• Entradas do conjunto:
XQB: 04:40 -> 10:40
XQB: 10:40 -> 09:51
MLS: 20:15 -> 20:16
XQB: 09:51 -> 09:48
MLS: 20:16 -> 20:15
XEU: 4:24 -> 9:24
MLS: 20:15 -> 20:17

...

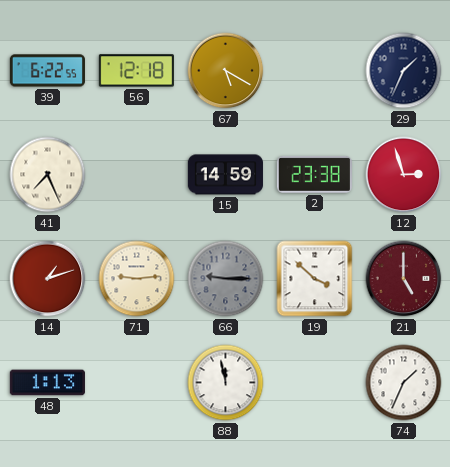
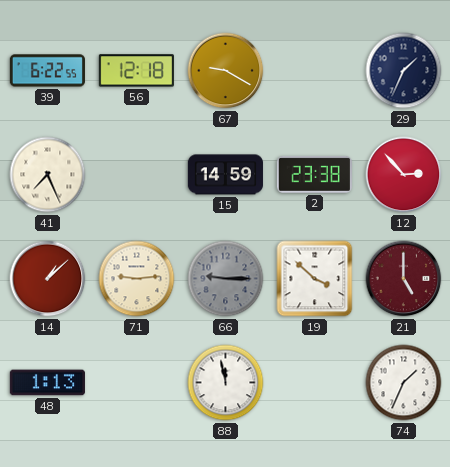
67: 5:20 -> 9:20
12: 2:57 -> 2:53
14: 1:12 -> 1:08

...

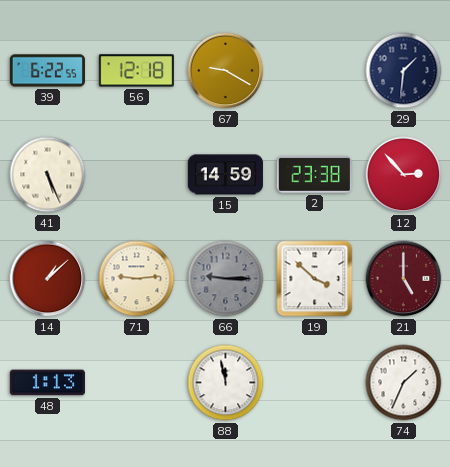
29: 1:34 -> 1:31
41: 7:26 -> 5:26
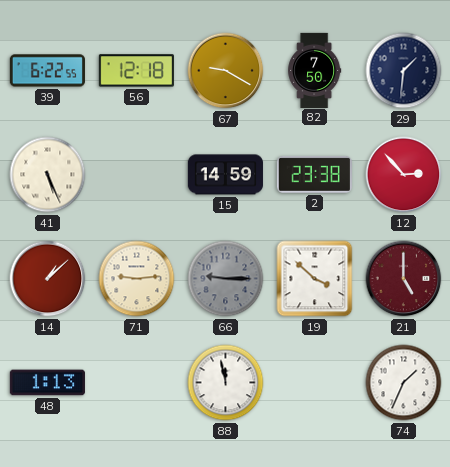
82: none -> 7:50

• Problema curto: Reproduza sem nenhuma alteração o trecho da listagem que vai da linha com "XQB: 04:40 -> 10:40" até a linha com "MLS: 20:15 -> 20:17", incluindo ambas.

• Tarefa concluída:
XQB: 04:40 -> 10:40
XQB: 10:40 -> 09:51
MLS: 20:15 -> 20:16
XQB: 09:51 -> 09:48
MLS: 20:16 -> 20:15
XEU: 4:24 -> 9:24
MLS: 20:15 -> 20:17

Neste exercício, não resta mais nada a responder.